→ DATASET EXCERPT:
== == ==

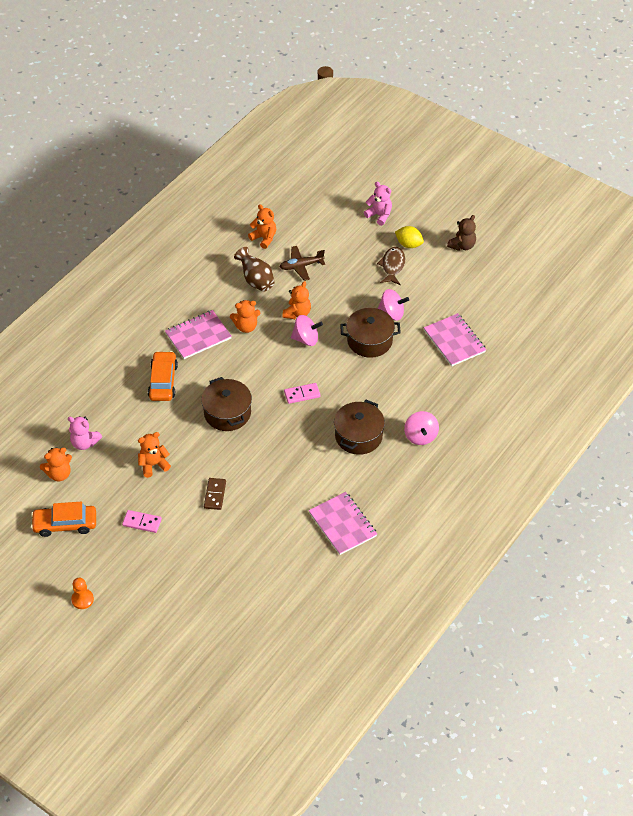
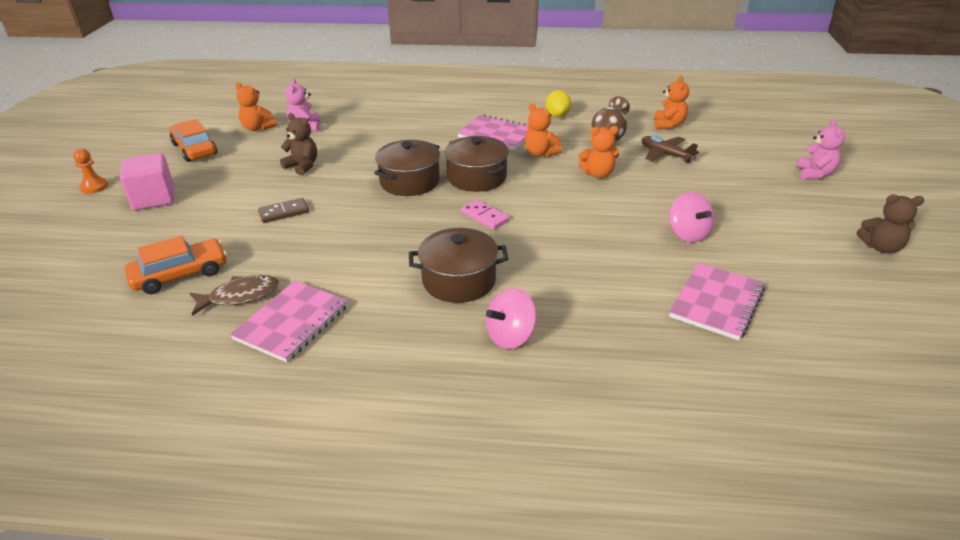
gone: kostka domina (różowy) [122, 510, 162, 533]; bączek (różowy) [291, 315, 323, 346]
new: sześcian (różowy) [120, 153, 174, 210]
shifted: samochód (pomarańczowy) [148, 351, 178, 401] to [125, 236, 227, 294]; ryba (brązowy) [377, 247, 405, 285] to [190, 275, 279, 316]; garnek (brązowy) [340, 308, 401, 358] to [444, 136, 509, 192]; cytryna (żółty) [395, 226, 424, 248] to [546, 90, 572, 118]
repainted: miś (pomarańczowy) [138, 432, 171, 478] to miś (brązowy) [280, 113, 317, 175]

== == ==

→ PROBLEM TO SOLVE: Please set down each line of the data above exactly as written, without the pictures.

→ TASK RESPONSE:
gone: kostka domina (różowy) [122, 510, 162, 533]; bączek (różowy) [291, 315, 323, 346]
new: sześcian (różowy) [120, 153, 174, 210]
shifted: samochód (pomarańczowy) [148, 351, 178, 401] to [125, 236, 227, 294]; ryba (brązowy) [377, 247, 405, 285] to [190, 275, 279, 316]; garnek (brązowy) [340, 308, 401, 358] to [444, 136, 509, 192]; cytryna (żółty) [395, 226, 424, 248] to [546, 90, 572, 118]
repainted: miś (pomarańczowy) [138, 432, 171, 478] to miś (brązowy) [280, 113, 317, 175]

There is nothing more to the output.